• Required action
Reproduce the whole listing below without its pictures, exactly as written.

• Records shown
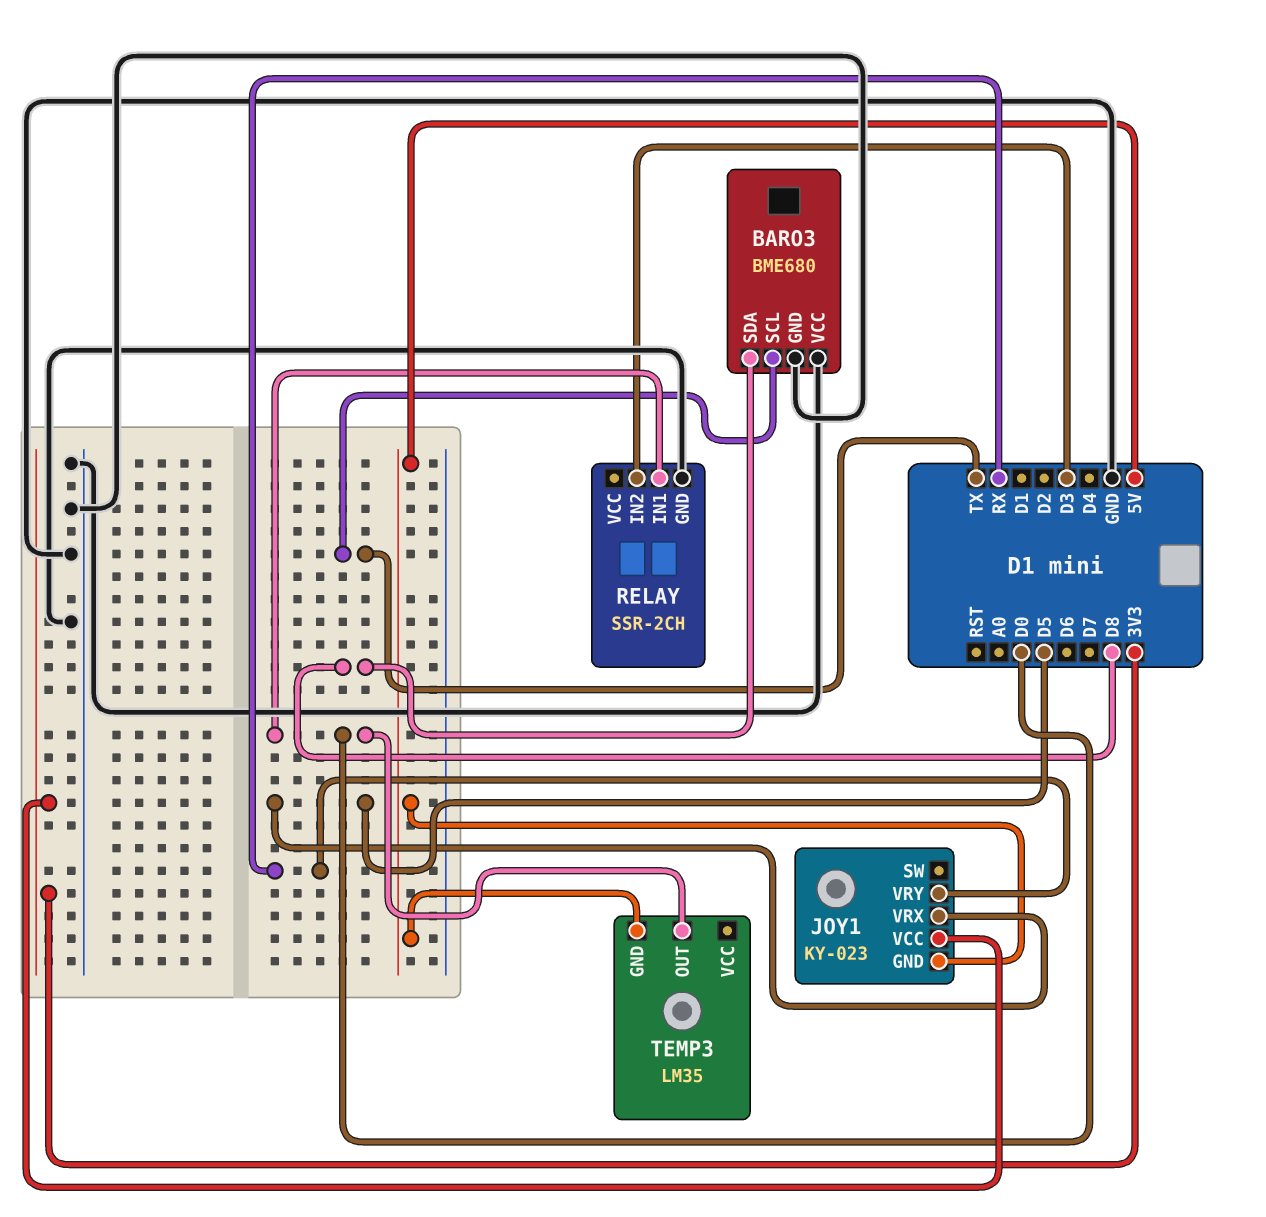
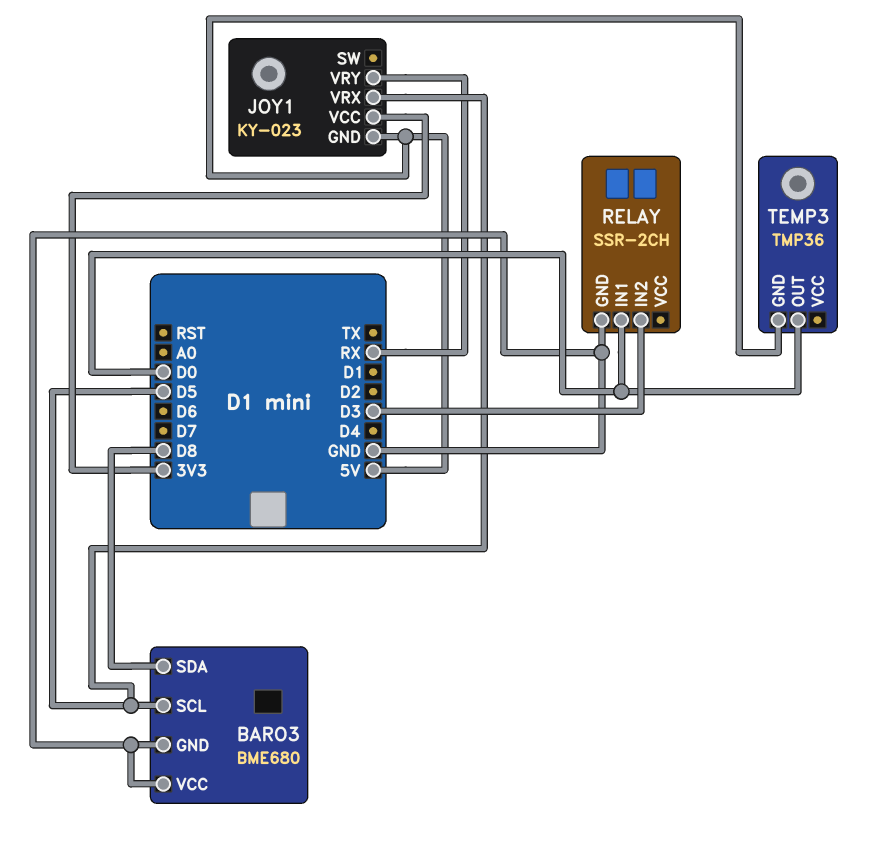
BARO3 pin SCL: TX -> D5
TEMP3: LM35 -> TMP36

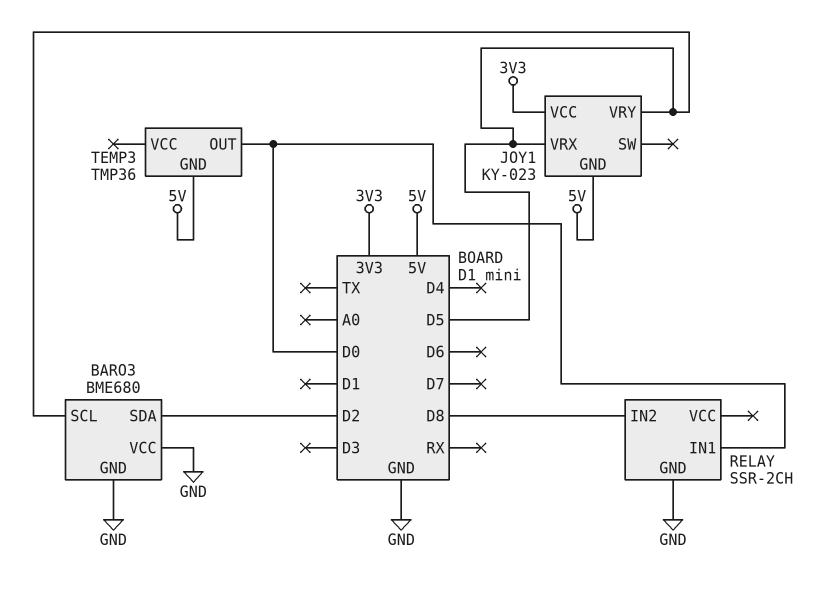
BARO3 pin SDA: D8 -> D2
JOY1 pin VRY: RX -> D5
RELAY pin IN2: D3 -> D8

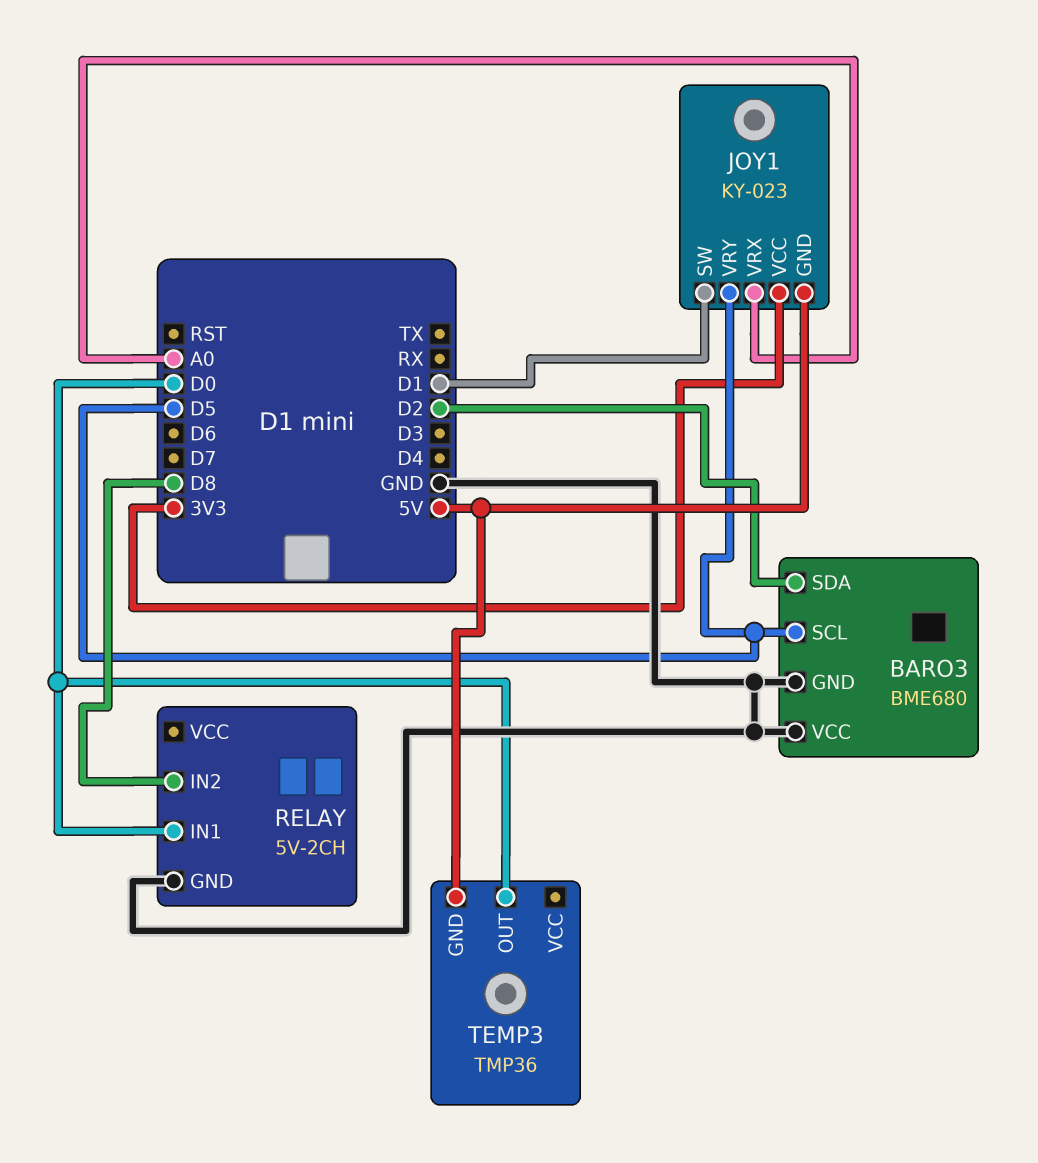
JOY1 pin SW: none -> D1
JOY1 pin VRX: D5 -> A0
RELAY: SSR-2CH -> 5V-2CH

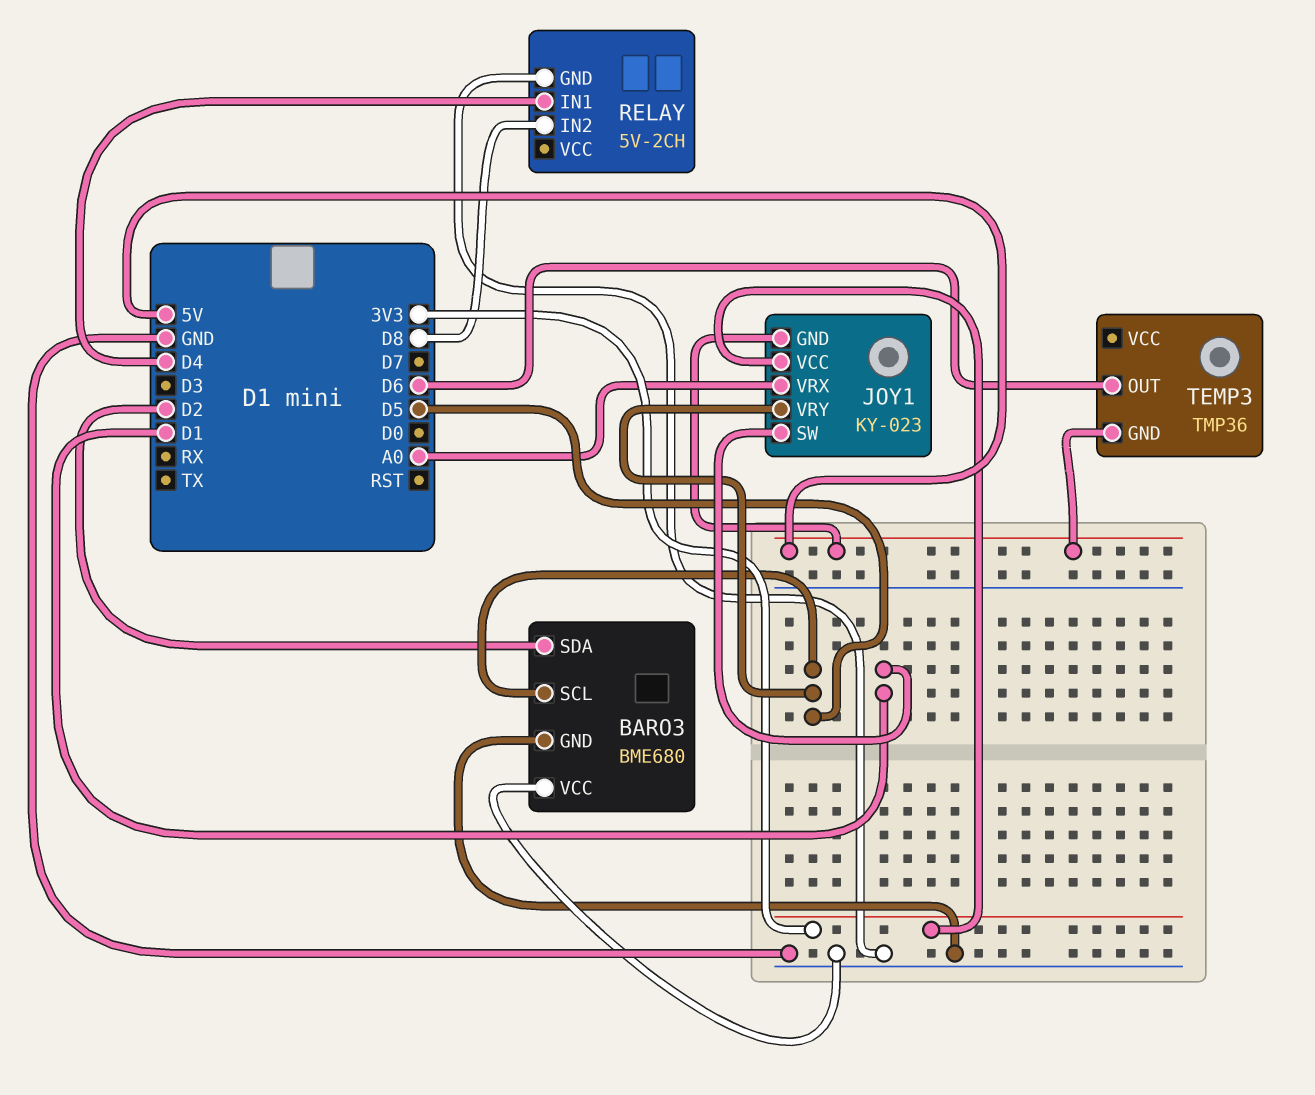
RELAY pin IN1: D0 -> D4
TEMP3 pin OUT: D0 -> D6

• Answer space
BARO3 pin SCL: TX -> D5
TEMP3: LM35 -> TMP36

BARO3 pin SDA: D8 -> D2
JOY1 pin VRY: RX -> D5
RELAY pin IN2: D3 -> D8

JOY1 pin SW: none -> D1
JOY1 pin VRX: D5 -> A0
RELAY: SSR-2CH -> 5V-2CH

RELAY pin IN1: D0 -> D4
TEMP3 pin OUT: D0 -> D6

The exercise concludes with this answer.